--- RECORDS FOR THIS EXERCISE ---
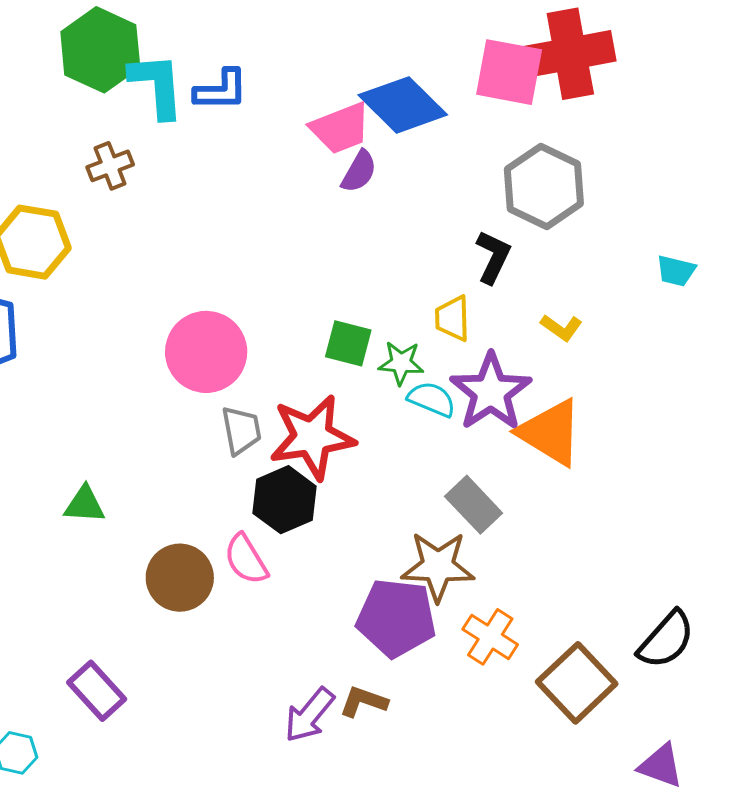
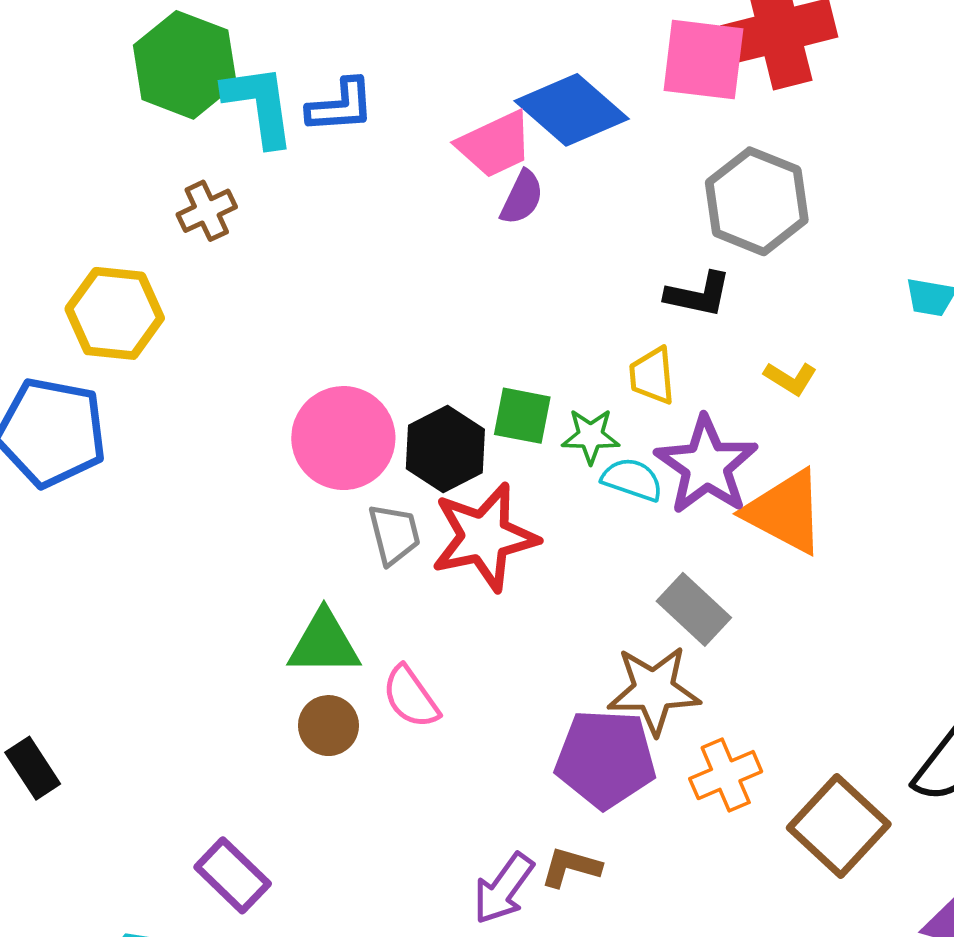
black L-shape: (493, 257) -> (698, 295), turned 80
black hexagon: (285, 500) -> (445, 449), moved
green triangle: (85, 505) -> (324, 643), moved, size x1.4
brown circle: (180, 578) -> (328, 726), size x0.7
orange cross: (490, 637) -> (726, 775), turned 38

--- WORK REQUIRED ---
Without the pictures, set down every entry exactly.

--- RESULT FOR THIS EXERCISE ---
black L-shape: (493, 257) -> (698, 295), turned 80
black hexagon: (285, 500) -> (445, 449), moved
green triangle: (85, 505) -> (324, 643), moved, size x1.4
brown circle: (180, 578) -> (328, 726), size x0.7
orange cross: (490, 637) -> (726, 775), turned 38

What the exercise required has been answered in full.